Please repeat the listing below in its entirety, exactly.
┌────────
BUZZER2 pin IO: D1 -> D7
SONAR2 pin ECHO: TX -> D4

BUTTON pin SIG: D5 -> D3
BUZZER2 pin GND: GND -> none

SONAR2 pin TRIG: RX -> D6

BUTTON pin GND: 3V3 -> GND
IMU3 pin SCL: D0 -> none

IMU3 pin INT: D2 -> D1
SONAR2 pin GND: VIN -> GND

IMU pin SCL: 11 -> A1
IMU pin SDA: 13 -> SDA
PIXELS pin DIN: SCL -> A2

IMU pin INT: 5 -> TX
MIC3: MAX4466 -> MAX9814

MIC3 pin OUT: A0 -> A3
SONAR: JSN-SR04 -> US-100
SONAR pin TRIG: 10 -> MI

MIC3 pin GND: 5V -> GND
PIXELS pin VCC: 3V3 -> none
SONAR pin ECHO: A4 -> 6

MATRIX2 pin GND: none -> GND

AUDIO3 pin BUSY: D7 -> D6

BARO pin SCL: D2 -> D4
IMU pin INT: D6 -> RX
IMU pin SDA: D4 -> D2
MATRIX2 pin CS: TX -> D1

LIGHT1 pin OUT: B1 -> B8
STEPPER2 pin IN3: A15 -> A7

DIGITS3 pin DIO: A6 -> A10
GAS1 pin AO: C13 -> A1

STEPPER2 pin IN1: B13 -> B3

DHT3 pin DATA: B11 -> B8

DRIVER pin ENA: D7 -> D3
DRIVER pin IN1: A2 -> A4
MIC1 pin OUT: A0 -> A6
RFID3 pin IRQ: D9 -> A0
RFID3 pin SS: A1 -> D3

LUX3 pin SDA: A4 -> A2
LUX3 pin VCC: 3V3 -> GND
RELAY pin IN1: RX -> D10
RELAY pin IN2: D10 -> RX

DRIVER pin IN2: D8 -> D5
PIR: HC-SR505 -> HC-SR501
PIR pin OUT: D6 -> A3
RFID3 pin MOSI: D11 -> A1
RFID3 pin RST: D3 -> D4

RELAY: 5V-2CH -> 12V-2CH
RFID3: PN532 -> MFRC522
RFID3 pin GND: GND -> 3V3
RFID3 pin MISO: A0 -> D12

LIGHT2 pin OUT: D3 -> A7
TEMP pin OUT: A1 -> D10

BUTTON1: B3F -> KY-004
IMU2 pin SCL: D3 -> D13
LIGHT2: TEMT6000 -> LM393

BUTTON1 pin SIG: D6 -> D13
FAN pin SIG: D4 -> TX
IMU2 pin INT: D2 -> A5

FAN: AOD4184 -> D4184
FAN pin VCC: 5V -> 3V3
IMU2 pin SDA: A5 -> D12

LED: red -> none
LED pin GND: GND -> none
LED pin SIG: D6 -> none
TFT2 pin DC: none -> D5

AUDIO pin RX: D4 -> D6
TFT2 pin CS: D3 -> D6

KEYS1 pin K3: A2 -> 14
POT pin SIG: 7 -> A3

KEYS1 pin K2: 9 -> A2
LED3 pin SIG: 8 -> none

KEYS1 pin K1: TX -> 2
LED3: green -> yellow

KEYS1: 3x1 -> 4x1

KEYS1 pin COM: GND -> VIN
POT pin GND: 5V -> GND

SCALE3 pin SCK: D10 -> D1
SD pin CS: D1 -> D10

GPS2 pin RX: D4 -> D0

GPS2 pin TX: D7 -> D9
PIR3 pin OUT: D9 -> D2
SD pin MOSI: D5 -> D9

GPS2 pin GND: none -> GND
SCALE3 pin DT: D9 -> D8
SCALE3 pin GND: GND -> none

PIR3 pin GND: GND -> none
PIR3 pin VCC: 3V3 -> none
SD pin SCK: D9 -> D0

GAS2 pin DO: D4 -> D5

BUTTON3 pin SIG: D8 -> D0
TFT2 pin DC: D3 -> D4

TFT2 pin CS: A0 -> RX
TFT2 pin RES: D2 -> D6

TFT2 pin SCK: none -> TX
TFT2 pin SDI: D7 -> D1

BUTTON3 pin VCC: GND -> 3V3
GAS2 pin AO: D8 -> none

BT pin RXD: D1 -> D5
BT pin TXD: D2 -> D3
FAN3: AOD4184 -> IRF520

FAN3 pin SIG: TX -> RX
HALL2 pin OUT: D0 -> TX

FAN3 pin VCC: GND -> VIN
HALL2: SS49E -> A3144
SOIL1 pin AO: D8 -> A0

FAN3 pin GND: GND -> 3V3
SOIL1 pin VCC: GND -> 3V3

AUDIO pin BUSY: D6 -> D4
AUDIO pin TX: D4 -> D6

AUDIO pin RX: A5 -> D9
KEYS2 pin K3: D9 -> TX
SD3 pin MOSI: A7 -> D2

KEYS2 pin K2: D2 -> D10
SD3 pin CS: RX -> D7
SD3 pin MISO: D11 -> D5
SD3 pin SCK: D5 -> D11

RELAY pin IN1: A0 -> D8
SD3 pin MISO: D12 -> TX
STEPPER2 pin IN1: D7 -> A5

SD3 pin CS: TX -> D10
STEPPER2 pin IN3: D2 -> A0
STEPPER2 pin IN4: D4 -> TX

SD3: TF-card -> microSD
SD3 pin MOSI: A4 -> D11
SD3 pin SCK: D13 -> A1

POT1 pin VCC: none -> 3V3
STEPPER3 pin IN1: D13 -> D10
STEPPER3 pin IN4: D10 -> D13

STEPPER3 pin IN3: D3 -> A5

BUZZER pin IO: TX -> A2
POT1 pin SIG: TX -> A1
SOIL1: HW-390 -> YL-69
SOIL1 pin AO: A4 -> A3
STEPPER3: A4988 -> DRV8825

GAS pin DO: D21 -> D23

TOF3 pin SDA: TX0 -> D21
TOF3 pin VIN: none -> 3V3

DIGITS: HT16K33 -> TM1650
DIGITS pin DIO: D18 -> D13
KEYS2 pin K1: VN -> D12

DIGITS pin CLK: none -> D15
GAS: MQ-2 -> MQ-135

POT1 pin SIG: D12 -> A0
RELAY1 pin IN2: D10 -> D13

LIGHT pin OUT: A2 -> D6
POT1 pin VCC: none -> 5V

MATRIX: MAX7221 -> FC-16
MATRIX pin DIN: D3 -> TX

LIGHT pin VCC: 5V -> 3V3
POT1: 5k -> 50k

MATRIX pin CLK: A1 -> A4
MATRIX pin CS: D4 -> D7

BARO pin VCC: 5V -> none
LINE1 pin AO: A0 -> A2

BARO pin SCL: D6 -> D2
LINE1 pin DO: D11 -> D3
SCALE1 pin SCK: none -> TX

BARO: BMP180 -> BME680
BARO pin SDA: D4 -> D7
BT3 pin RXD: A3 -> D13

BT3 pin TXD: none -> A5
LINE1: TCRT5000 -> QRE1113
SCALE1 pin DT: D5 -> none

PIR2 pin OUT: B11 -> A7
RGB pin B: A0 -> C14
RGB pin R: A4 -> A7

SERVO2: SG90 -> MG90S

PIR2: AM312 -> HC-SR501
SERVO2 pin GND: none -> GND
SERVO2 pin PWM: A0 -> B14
└────────
**Task solution**
BUZZER2 pin IO: D1 -> D7
SONAR2 pin ECHO: TX -> D4

BUTTON pin SIG: D5 -> D3
BUZZER2 pin GND: GND -> none

SONAR2 pin TRIG: RX -> D6

BUTTON pin GND: 3V3 -> GND
IMU3 pin SCL: D0 -> none

IMU3 pin INT: D2 -> D1
SONAR2 pin GND: VIN -> GND

IMU pin SCL: 11 -> A1
IMU pin SDA: 13 -> SDA
PIXELS pin DIN: SCL -> A2

IMU pin INT: 5 -> TX
MIC3: MAX4466 -> MAX9814

MIC3 pin OUT: A0 -> A3
SONAR: JSN-SR04 -> US-100
SONAR pin TRIG: 10 -> MI

MIC3 pin GND: 5V -> GND
PIXELS pin VCC: 3V3 -> none
SONAR pin ECHO: A4 -> 6

MATRIX2 pin GND: none -> GND

AUDIO3 pin BUSY: D7 -> D6

BARO pin SCL: D2 -> D4
IMU pin INT: D6 -> RX
IMU pin SDA: D4 -> D2
MATRIX2 pin CS: TX -> D1

LIGHT1 pin OUT: B1 -> B8
STEPPER2 pin IN3: A15 -> A7

DIGITS3 pin DIO: A6 -> A10
GAS1 pin AO: C13 -> A1

STEPPER2 pin IN1: B13 -> B3

DHT3 pin DATA: B11 -> B8

DRIVER pin ENA: D7 -> D3
DRIVER pin IN1: A2 -> A4
MIC1 pin OUT: A0 -> A6
RFID3 pin IRQ: D9 -> A0
RFID3 pin SS: A1 -> D3

LUX3 pin SDA: A4 -> A2
LUX3 pin VCC: 3V3 -> GND
RELAY pin IN1: RX -> D10
RELAY pin IN2: D10 -> RX

DRIVER pin IN2: D8 -> D5
PIR: HC-SR505 -> HC-SR501
PIR pin OUT: D6 -> A3
RFID3 pin MOSI: D11 -> A1
RFID3 pin RST: D3 -> D4

RELAY: 5V-2CH -> 12V-2CH
RFID3: PN532 -> MFRC522
RFID3 pin GND: GND -> 3V3
RFID3 pin MISO: A0 -> D12

LIGHT2 pin OUT: D3 -> A7
TEMP pin OUT: A1 -> D10

BUTTON1: B3F -> KY-004
IMU2 pin SCL: D3 -> D13
LIGHT2: TEMT6000 -> LM393

BUTTON1 pin SIG: D6 -> D13
FAN pin SIG: D4 -> TX
IMU2 pin INT: D2 -> A5

FAN: AOD4184 -> D4184
FAN pin VCC: 5V -> 3V3
IMU2 pin SDA: A5 -> D12

LED: red -> none
LED pin GND: GND -> none
LED pin SIG: D6 -> none
TFT2 pin DC: none -> D5

AUDIO pin RX: D4 -> D6
TFT2 pin CS: D3 -> D6

KEYS1 pin K3: A2 -> 14
POT pin SIG: 7 -> A3

KEYS1 pin K2: 9 -> A2
LED3 pin SIG: 8 -> none

KEYS1 pin K1: TX -> 2
LED3: green -> yellow

KEYS1: 3x1 -> 4x1

KEYS1 pin COM: GND -> VIN
POT pin GND: 5V -> GND

SCALE3 pin SCK: D10 -> D1
SD pin CS: D1 -> D10

GPS2 pin RX: D4 -> D0

GPS2 pin TX: D7 -> D9
PIR3 pin OUT: D9 -> D2
SD pin MOSI: D5 -> D9

GPS2 pin GND: none -> GND
SCALE3 pin DT: D9 -> D8
SCALE3 pin GND: GND -> none

PIR3 pin GND: GND -> none
PIR3 pin VCC: 3V3 -> none
SD pin SCK: D9 -> D0

GAS2 pin DO: D4 -> D5

BUTTON3 pin SIG: D8 -> D0
TFT2 pin DC: D3 -> D4

TFT2 pin CS: A0 -> RX
TFT2 pin RES: D2 -> D6

TFT2 pin SCK: none -> TX
TFT2 pin SDI: D7 -> D1

BUTTON3 pin VCC: GND -> 3V3
GAS2 pin AO: D8 -> none

BT pin RXD: D1 -> D5
BT pin TXD: D2 -> D3
FAN3: AOD4184 -> IRF520

FAN3 pin SIG: TX -> RX
HALL2 pin OUT: D0 -> TX

FAN3 pin VCC: GND -> VIN
HALL2: SS49E -> A3144
SOIL1 pin AO: D8 -> A0

FAN3 pin GND: GND -> 3V3
SOIL1 pin VCC: GND -> 3V3

AUDIO pin BUSY: D6 -> D4
AUDIO pin TX: D4 -> D6

AUDIO pin RX: A5 -> D9
KEYS2 pin K3: D9 -> TX
SD3 pin MOSI: A7 -> D2

KEYS2 pin K2: D2 -> D10
SD3 pin CS: RX -> D7
SD3 pin MISO: D11 -> D5
SD3 pin SCK: D5 -> D11

RELAY pin IN1: A0 -> D8
SD3 pin MISO: D12 -> TX
STEPPER2 pin IN1: D7 -> A5

SD3 pin CS: TX -> D10
STEPPER2 pin IN3: D2 -> A0
STEPPER2 pin IN4: D4 -> TX

SD3: TF-card -> microSD
SD3 pin MOSI: A4 -> D11
SD3 pin SCK: D13 -> A1

POT1 pin VCC: none -> 3V3
STEPPER3 pin IN1: D13 -> D10
STEPPER3 pin IN4: D10 -> D13

STEPPER3 pin IN3: D3 -> A5

BUZZER pin IO: TX -> A2
POT1 pin SIG: TX -> A1
SOIL1: HW-390 -> YL-69
SOIL1 pin AO: A4 -> A3
STEPPER3: A4988 -> DRV8825

GAS pin DO: D21 -> D23

TOF3 pin SDA: TX0 -> D21
TOF3 pin VIN: none -> 3V3

DIGITS: HT16K33 -> TM1650
DIGITS pin DIO: D18 -> D13
KEYS2 pin K1: VN -> D12

DIGITS pin CLK: none -> D15
GAS: MQ-2 -> MQ-135

POT1 pin SIG: D12 -> A0
RELAY1 pin IN2: D10 -> D13

LIGHT pin OUT: A2 -> D6
POT1 pin VCC: none -> 5V

MATRIX: MAX7221 -> FC-16
MATRIX pin DIN: D3 -> TX

LIGHT pin VCC: 5V -> 3V3
POT1: 5k -> 50k

MATRIX pin CLK: A1 -> A4
MATRIX pin CS: D4 -> D7

BARO pin VCC: 5V -> none
LINE1 pin AO: A0 -> A2

BARO pin SCL: D6 -> D2
LINE1 pin DO: D11 -> D3
SCALE1 pin SCK: none -> TX

BARO: BMP180 -> BME680
BARO pin SDA: D4 -> D7
BT3 pin RXD: A3 -> D13

BT3 pin TXD: none -> A5
LINE1: TCRT5000 -> QRE1113
SCALE1 pin DT: D5 -> none

PIR2 pin OUT: B11 -> A7
RGB pin B: A0 -> C14
RGB pin R: A4 -> A7

SERVO2: SG90 -> MG90S

PIR2: AM312 -> HC-SR501
SERVO2 pin GND: none -> GND
SERVO2 pin PWM: A0 -> B14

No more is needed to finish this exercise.